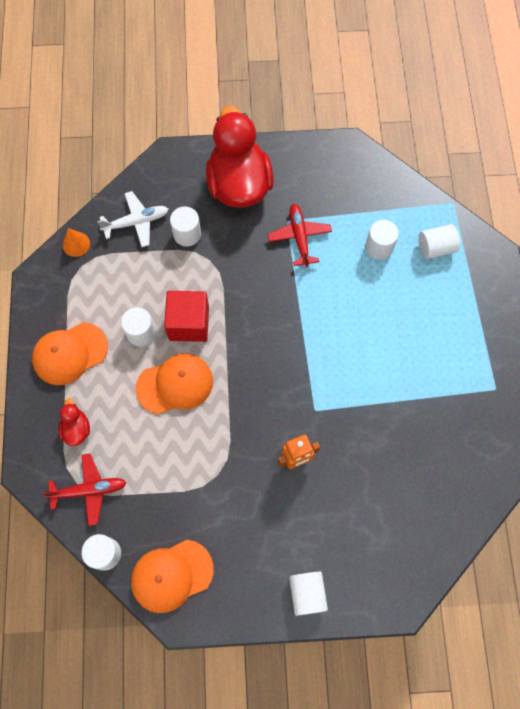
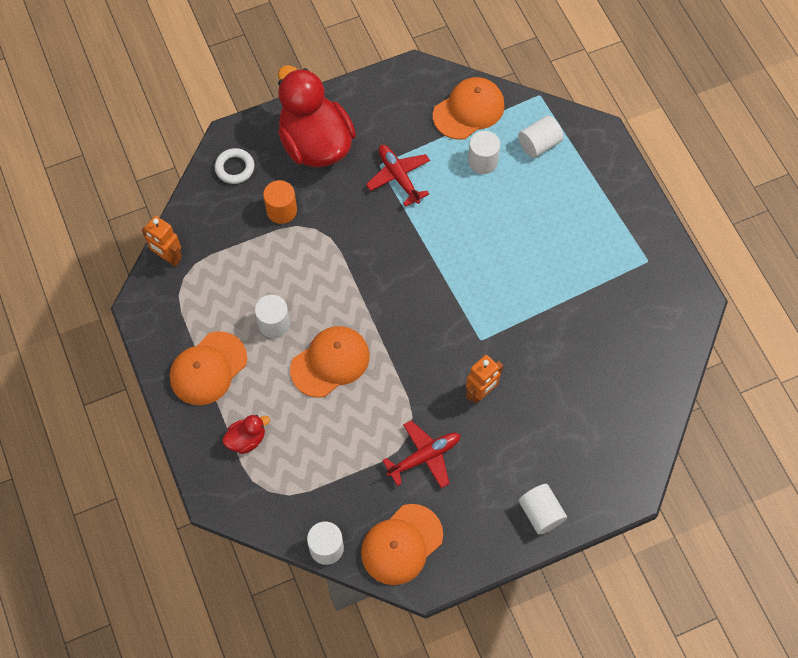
camera: 20 degrees left, 5 degrees down
(76, 244) = (168, 258): orange cone -> orange robot
(76, 429) = (246, 439): red duck -> red duck turned 90 degrees clockwise
(89, 490) = (284, 494): red plane -> red plane (424, 457)
(136, 222) = (223, 215): white plane -> none
(162, 184) = (235, 168): none -> white ring
(187, 234) = (281, 210): white cylinder -> orange cylinder
(189, 323) = (320, 298): red cube -> none
(384, 197) = (469, 110): none -> orange cap

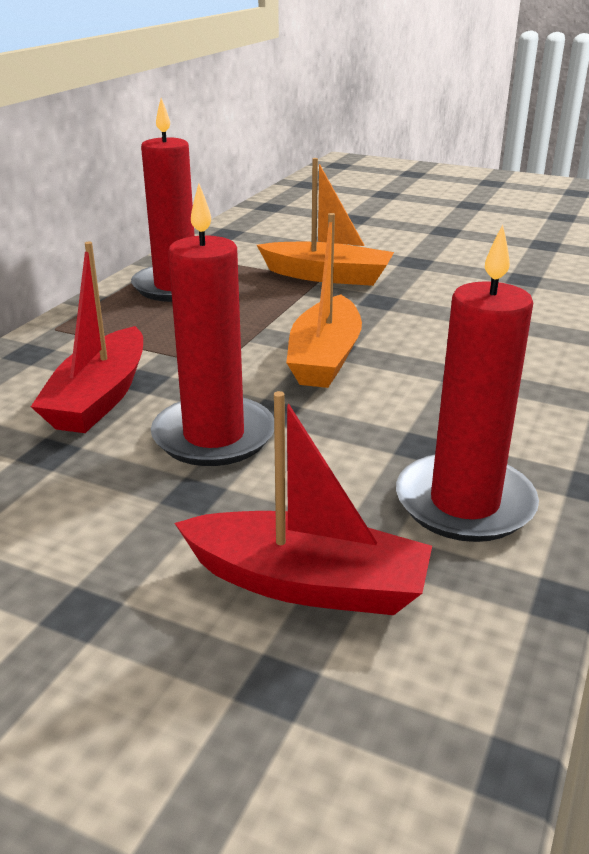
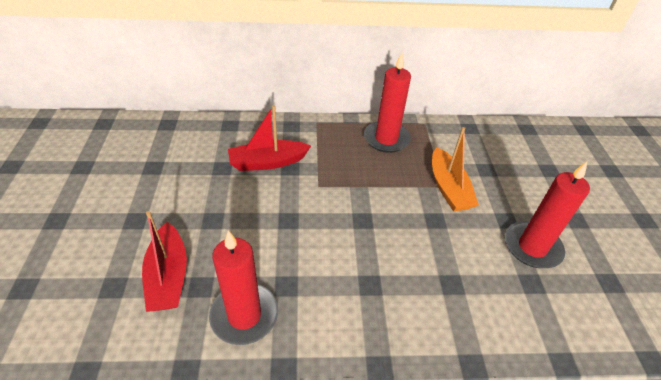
camera: 60 degrees right, 15 degrees up
(214, 436) = (256, 209): red candle -> red candle (532, 247)
(325, 358) = (350, 220): orange boat -> none

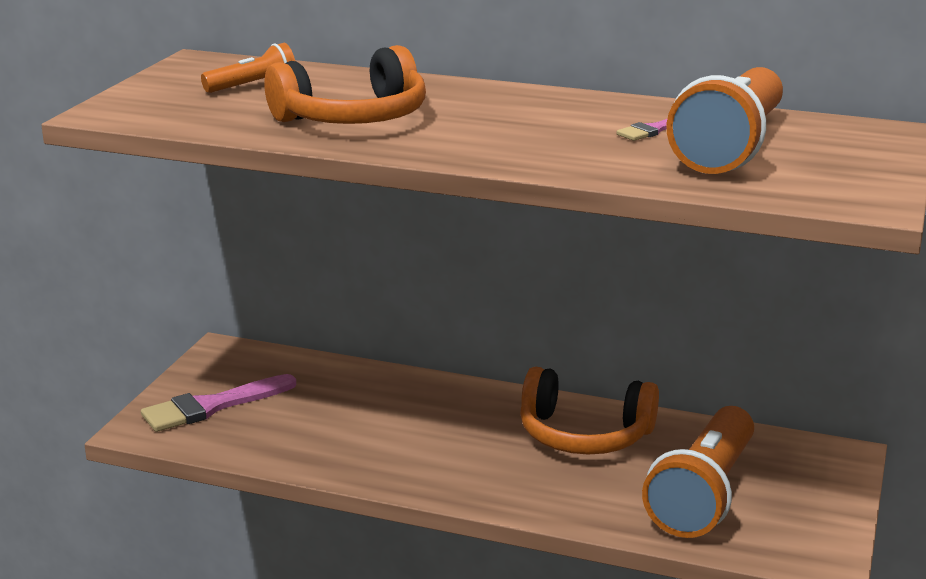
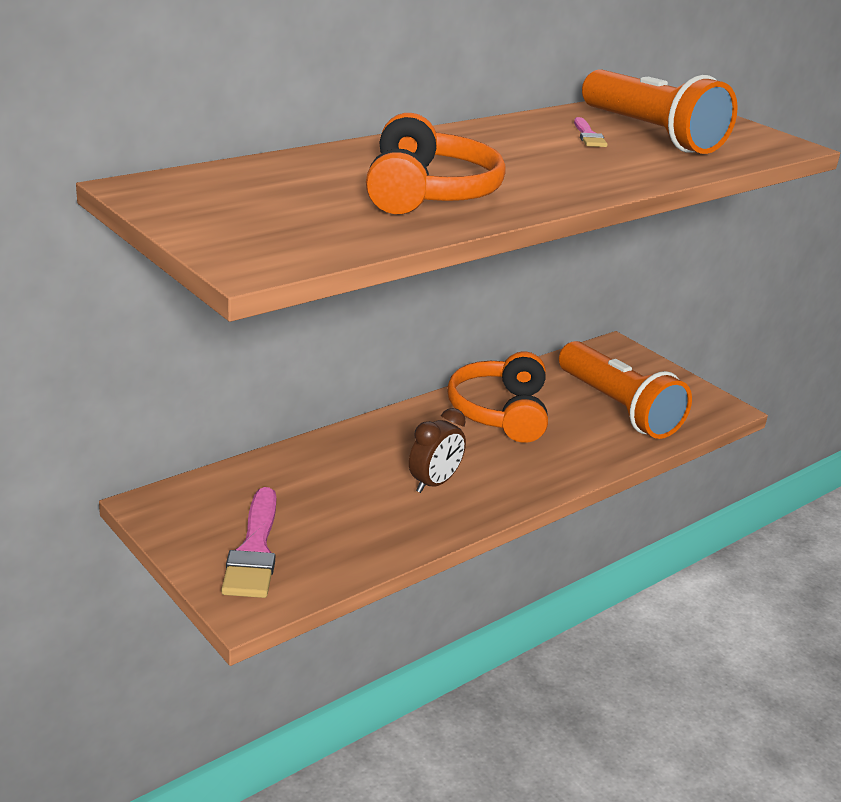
camera: 60 degrees left, 5 degrees up
(253, 86) = (271, 194): orange flashlight -> none
(408, 444) = (434, 483): none -> brown clock
(584, 435) = (500, 412): orange headphones -> orange headphones turned 135 degrees clockwise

• PROMPT: Set the records down again precisely, skipping every image.

• TASK RESULT:
camera: 20 degrees left, 5 degrees down
(76, 244) = (168, 258): orange cone -> orange robot
(76, 429) = (246, 439): red duck -> red duck turned 90 degrees clockwise
(89, 490) = (284, 494): red plane -> red plane (424, 457)
(136, 222) = (223, 215): white plane -> none
(162, 184) = (235, 168): none -> white ring
(187, 234) = (281, 210): white cylinder -> orange cylinder
(189, 323) = (320, 298): red cube -> none
(384, 197) = (469, 110): none -> orange cap

camera: 60 degrees right, 15 degrees up
(214, 436) = (256, 209): red candle -> red candle (532, 247)
(325, 358) = (350, 220): orange boat -> none

camera: 60 degrees left, 5 degrees up
(253, 86) = (271, 194): orange flashlight -> none
(408, 444) = (434, 483): none -> brown clock
(584, 435) = (500, 412): orange headphones -> orange headphones turned 135 degrees clockwise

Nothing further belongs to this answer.